→ RECORDS FOR THIS TASK:
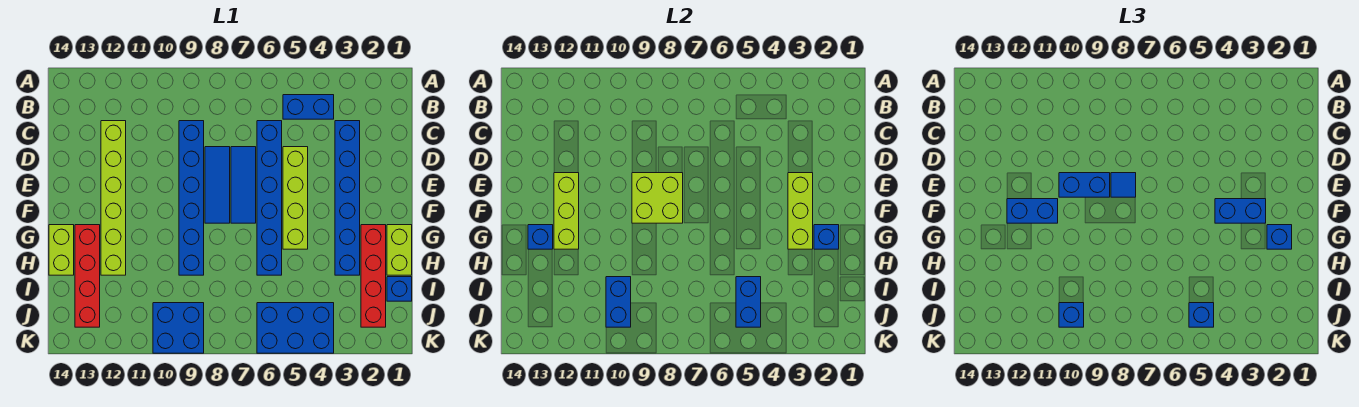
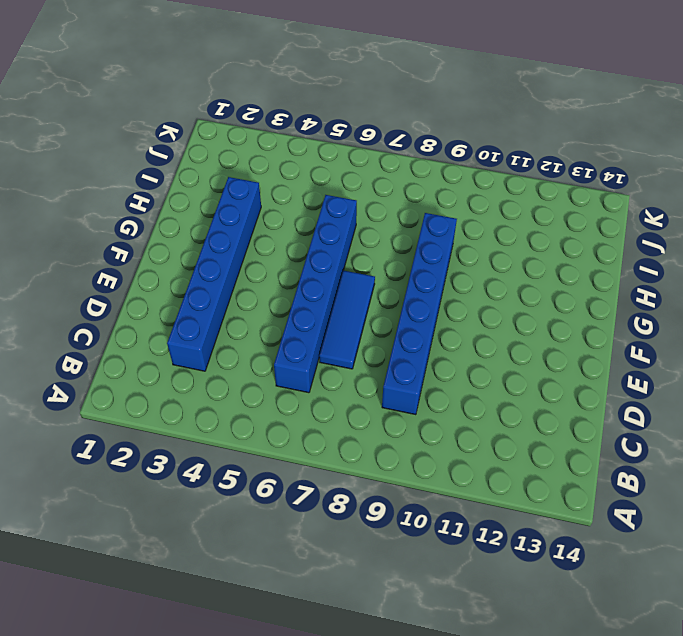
none -> blue brick B4:B5 level 1
none -> lime brick C12:H12 level 1
none -> lime brick D5:G5 level 1

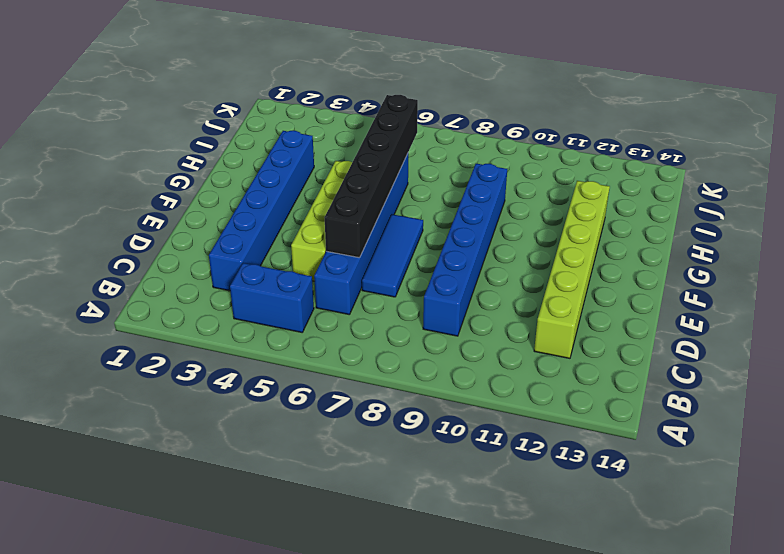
black brick D6:I6 level 2 -> none
none -> blue tile D8:F8 level 1
none -> lime brick G1:H1 level 1
none -> red brick G2:J2 level 1

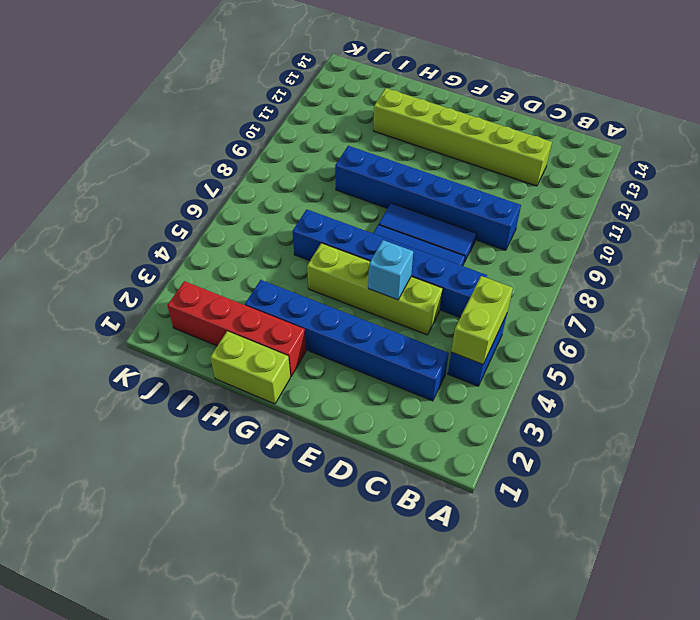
lime brick B4:B5 level 2 -> lime brick G14:H14 level 1
cyan brick E5 level 2 -> none
none -> red brick G13:J13 level 1
none -> blue brick I1 level 1
none -> blue brick J4:K6 level 1

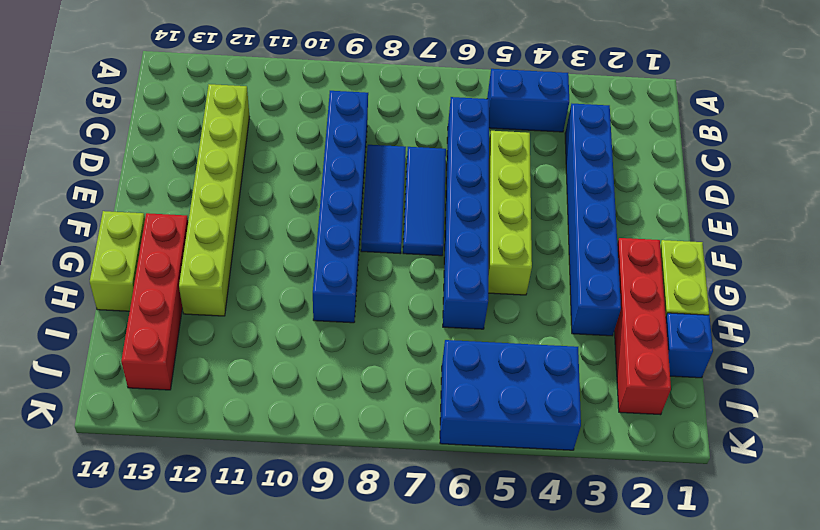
none -> blue brick J9:K10 level 1
none -> lime brick E3:G3 level 2
none -> lime brick E8:F9 level 2

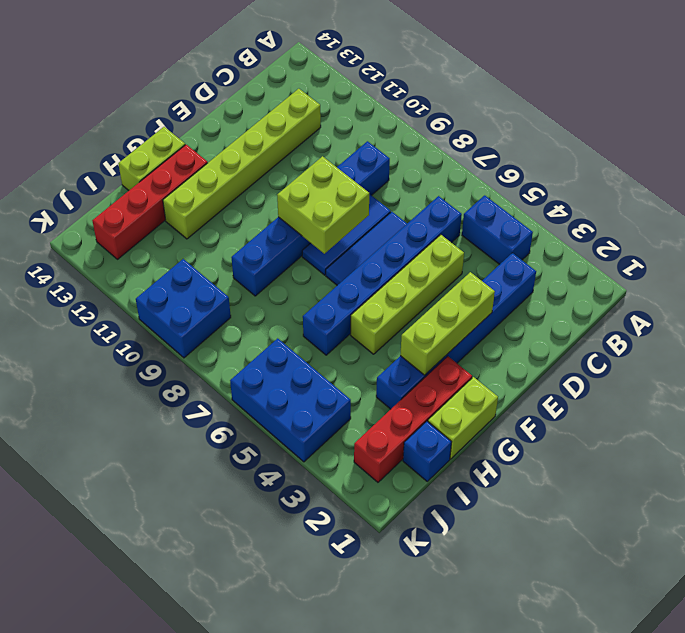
none -> lime brick E12:G12 level 2
none -> blue brick G2 level 2
none -> blue brick G13 level 2

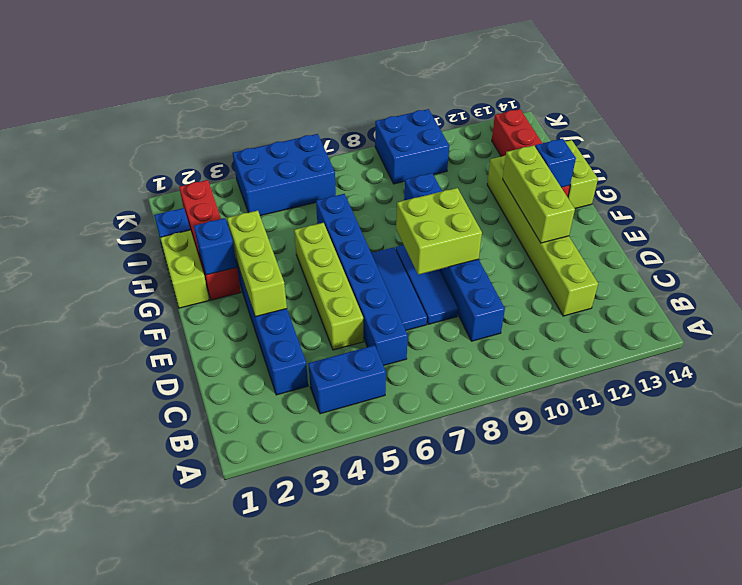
none -> blue brick I5:J5 level 2
none -> blue brick I10:J10 level 2
none -> blue tile E8 level 3

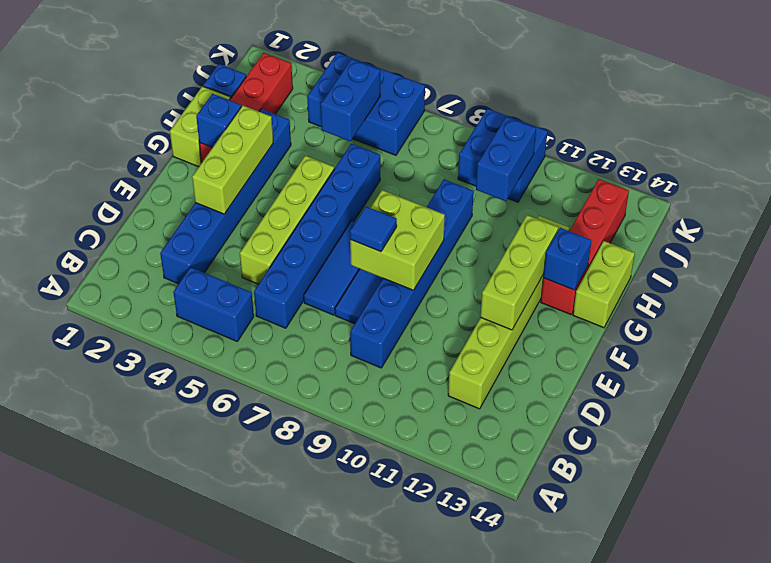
none -> blue brick E9:E10 level 3
none -> blue brick F3:F4 level 3
none -> blue brick F11:F12 level 3

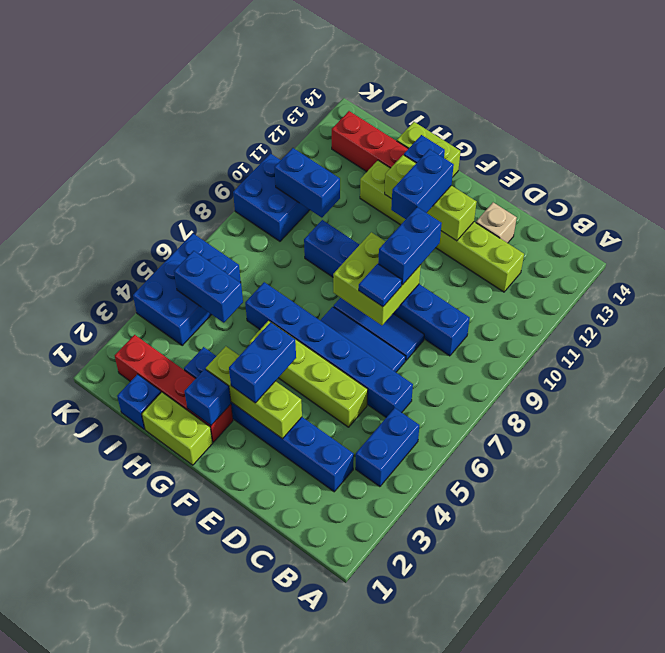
tan brick D13 level 1 -> none
none -> blue brick G2 level 3
none -> blue brick J5 level 3
none -> blue brick J10 level 3

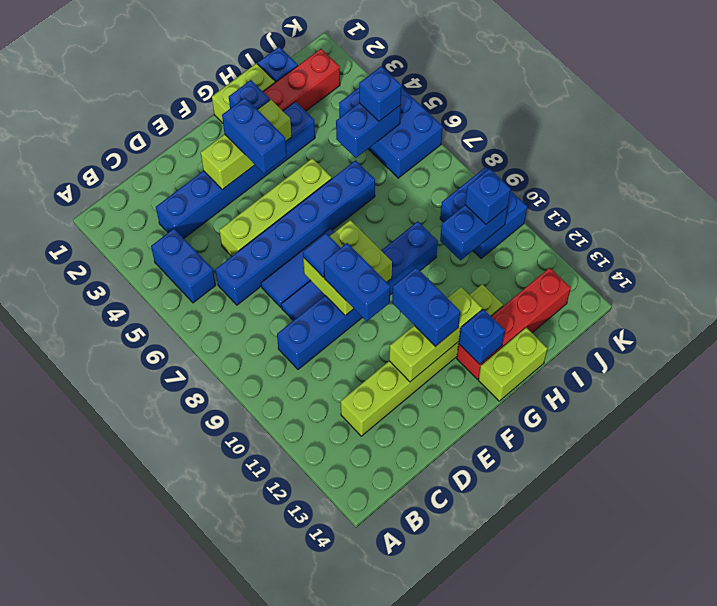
none -> blue brick G2 level 3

→ WHAT YOU ARE ASKED TO DO: When the line containing "none -> blue brick J10 level 3" has been located, retype it and each line after it through the end of the records, excluding the pictures and adding nothing else.

→ ANSWER TO THIS PROBLEM:
none -> blue brick J10 level 3

none -> blue brick G2 level 3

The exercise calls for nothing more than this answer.